All lines of the listing below are to be printed again exactly.
[Opening Given records section]
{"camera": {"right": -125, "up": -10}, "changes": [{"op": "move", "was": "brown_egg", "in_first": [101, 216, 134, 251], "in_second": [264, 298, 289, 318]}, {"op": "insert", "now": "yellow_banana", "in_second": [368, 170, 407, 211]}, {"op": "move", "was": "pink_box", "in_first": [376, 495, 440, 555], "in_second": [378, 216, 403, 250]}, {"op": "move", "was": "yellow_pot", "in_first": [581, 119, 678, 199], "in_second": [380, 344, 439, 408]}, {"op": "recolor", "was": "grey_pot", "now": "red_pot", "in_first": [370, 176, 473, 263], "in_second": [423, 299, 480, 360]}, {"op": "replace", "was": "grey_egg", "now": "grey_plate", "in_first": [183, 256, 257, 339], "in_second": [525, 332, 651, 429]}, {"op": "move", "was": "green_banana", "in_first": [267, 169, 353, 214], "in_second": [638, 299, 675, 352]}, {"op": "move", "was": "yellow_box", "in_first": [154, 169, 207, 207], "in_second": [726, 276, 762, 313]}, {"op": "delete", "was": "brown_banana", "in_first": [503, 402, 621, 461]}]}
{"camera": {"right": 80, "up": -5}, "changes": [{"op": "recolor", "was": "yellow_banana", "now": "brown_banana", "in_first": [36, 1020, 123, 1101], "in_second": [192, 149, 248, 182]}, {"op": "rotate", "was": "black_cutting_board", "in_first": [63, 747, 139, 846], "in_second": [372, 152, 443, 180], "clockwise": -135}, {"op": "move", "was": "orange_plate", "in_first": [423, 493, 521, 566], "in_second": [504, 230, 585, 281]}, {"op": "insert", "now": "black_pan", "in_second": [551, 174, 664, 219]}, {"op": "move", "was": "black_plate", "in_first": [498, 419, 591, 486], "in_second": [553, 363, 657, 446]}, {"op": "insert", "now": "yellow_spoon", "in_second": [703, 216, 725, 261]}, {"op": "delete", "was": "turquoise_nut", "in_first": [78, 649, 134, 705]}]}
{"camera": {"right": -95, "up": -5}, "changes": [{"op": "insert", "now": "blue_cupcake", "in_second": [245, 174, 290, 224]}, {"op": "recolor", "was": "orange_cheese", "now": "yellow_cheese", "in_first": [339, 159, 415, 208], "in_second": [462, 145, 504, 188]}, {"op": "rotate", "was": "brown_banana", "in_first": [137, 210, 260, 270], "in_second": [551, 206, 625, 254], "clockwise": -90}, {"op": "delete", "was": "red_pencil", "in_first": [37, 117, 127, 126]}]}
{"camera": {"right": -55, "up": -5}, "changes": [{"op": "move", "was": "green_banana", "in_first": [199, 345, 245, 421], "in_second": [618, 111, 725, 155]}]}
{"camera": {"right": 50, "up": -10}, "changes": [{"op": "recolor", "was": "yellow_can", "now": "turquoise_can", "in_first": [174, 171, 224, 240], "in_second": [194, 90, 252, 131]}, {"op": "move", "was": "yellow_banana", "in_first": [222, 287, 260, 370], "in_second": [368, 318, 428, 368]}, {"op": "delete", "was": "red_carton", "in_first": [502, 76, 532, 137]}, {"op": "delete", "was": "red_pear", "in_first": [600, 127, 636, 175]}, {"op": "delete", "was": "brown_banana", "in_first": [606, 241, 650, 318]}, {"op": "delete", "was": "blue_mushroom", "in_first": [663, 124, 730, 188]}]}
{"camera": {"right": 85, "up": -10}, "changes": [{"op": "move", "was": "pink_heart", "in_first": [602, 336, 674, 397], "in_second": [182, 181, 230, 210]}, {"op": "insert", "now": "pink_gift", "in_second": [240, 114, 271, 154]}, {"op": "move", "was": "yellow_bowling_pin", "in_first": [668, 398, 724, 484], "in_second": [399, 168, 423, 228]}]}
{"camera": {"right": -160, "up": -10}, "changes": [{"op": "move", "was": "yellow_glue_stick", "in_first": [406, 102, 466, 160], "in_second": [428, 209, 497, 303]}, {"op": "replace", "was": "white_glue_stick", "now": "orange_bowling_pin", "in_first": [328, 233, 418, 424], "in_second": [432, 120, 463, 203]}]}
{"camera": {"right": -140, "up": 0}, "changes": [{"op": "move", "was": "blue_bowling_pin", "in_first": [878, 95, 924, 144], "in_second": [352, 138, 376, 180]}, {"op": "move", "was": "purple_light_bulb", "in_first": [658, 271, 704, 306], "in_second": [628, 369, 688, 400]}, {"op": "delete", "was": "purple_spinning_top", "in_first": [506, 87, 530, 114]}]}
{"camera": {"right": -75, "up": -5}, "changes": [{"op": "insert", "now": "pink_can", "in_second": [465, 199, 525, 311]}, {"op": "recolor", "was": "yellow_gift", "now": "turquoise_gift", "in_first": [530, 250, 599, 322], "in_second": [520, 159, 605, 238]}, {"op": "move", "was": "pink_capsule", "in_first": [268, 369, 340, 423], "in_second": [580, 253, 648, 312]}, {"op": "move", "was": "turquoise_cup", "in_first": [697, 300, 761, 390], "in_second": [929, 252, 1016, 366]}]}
[Closing Given records section]
Written answer:
{"camera": {"right": -125, "up": -10}, "changes": [{"op": "move", "was": "brown_egg", "in_first": [101, 216, 134, 251], "in_second": [264, 298, 289, 318]}, {"op": "insert", "now": "yellow_banana", "in_second": [368, 170, 407, 211]}, {"op": "move", "was": "pink_box", "in_first": [376, 495, 440, 555], "in_second": [378, 216, 403, 250]}, {"op": "move", "was": "yellow_pot", "in_first": [581, 119, 678, 199], "in_second": [380, 344, 439, 408]}, {"op": "recolor", "was": "grey_pot", "now": "red_pot", "in_first": [370, 176, 473, 263], "in_second": [423, 299, 480, 360]}, {"op": "replace", "was": "grey_egg", "now": "grey_plate", "in_first": [183, 256, 257, 339], "in_second": [525, 332, 651, 429]}, {"op": "move", "was": "green_banana", "in_first": [267, 169, 353, 214], "in_second": [638, 299, 675, 352]}, {"op": "move", "was": "yellow_box", "in_first": [154, 169, 207, 207], "in_second": [726, 276, 762, 313]}, {"op": "delete", "was": "brown_banana", "in_first": [503, 402, 621, 461]}]}
{"camera": {"right": 80, "up": -5}, "changes": [{"op": "recolor", "was": "yellow_banana", "now": "brown_banana", "in_first": [36, 1020, 123, 1101], "in_second": [192, 149, 248, 182]}, {"op": "rotate", "was": "black_cutting_board", "in_first": [63, 747, 139, 846], "in_second": [372, 152, 443, 180], "clockwise": -135}, {"op": "move", "was": "orange_plate", "in_first": [423, 493, 521, 566], "in_second": [504, 230, 585, 281]}, {"op": "insert", "now": "black_pan", "in_second": [551, 174, 664, 219]}, {"op": "move", "was": "black_plate", "in_first": [498, 419, 591, 486], "in_second": [553, 363, 657, 446]}, {"op": "insert", "now": "yellow_spoon", "in_second": [703, 216, 725, 261]}, {"op": "delete", "was": "turquoise_nut", "in_first": [78, 649, 134, 705]}]}
{"camera": {"right": -95, "up": -5}, "changes": [{"op": "insert", "now": "blue_cupcake", "in_second": [245, 174, 290, 224]}, {"op": "recolor", "was": "orange_cheese", "now": "yellow_cheese", "in_first": [339, 159, 415, 208], "in_second": [462, 145, 504, 188]}, {"op": "rotate", "was": "brown_banana", "in_first": [137, 210, 260, 270], "in_second": [551, 206, 625, 254], "clockwise": -90}, {"op": "delete", "was": "red_pencil", "in_first": [37, 117, 127, 126]}]}
{"camera": {"right": -55, "up": -5}, "changes": [{"op": "move", "was": "green_banana", "in_first": [199, 345, 245, 421], "in_second": [618, 111, 725, 155]}]}
{"camera": {"right": 50, "up": -10}, "changes": [{"op": "recolor", "was": "yellow_can", "now": "turquoise_can", "in_first": [174, 171, 224, 240], "in_second": [194, 90, 252, 131]}, {"op": "move", "was": "yellow_banana", "in_first": [222, 287, 260, 370], "in_second": [368, 318, 428, 368]}, {"op": "delete", "was": "red_carton", "in_first": [502, 76, 532, 137]}, {"op": "delete", "was": "red_pear", "in_first": [600, 127, 636, 175]}, {"op": "delete", "was": "brown_banana", "in_first": [606, 241, 650, 318]}, {"op": "delete", "was": "blue_mushroom", "in_first": [663, 124, 730, 188]}]}
{"camera": {"right": 85, "up": -10}, "changes": [{"op": "move", "was": "pink_heart", "in_first": [602, 336, 674, 397], "in_second": [182, 181, 230, 210]}, {"op": "insert", "now": "pink_gift", "in_second": [240, 114, 271, 154]}, {"op": "move", "was": "yellow_bowling_pin", "in_first": [668, 398, 724, 484], "in_second": [399, 168, 423, 228]}]}
{"camera": {"right": -160, "up": -10}, "changes": [{"op": "move", "was": "yellow_glue_stick", "in_first": [406, 102, 466, 160], "in_second": [428, 209, 497, 303]}, {"op": "replace", "was": "white_glue_stick", "now": "orange_bowling_pin", "in_first": [328, 233, 418, 424], "in_second": [432, 120, 463, 203]}]}
{"camera": {"right": -140, "up": 0}, "changes": [{"op": "move", "was": "blue_bowling_pin", "in_first": [878, 95, 924, 144], "in_second": [352, 138, 376, 180]}, {"op": "move", "was": "purple_light_bulb", "in_first": [658, 271, 704, 306], "in_second": [628, 369, 688, 400]}, {"op": "delete", "was": "purple_spinning_top", "in_first": [506, 87, 530, 114]}]}
{"camera": {"right": -75, "up": -5}, "changes": [{"op": "insert", "now": "pink_can", "in_second": [465, 199, 525, 311]}, {"op": "recolor", "was": "yellow_gift", "now": "turquoise_gift", "in_first": [530, 250, 599, 322], "in_second": [520, 159, 605, 238]}, {"op": "move", "was": "pink_capsule", "in_first": [268, 369, 340, 423], "in_second": [580, 253, 648, 312]}, {"op": "move", "was": "turquoise_cup", "in_first": [697, 300, 761, 390], "in_second": [929, 252, 1016, 366]}]}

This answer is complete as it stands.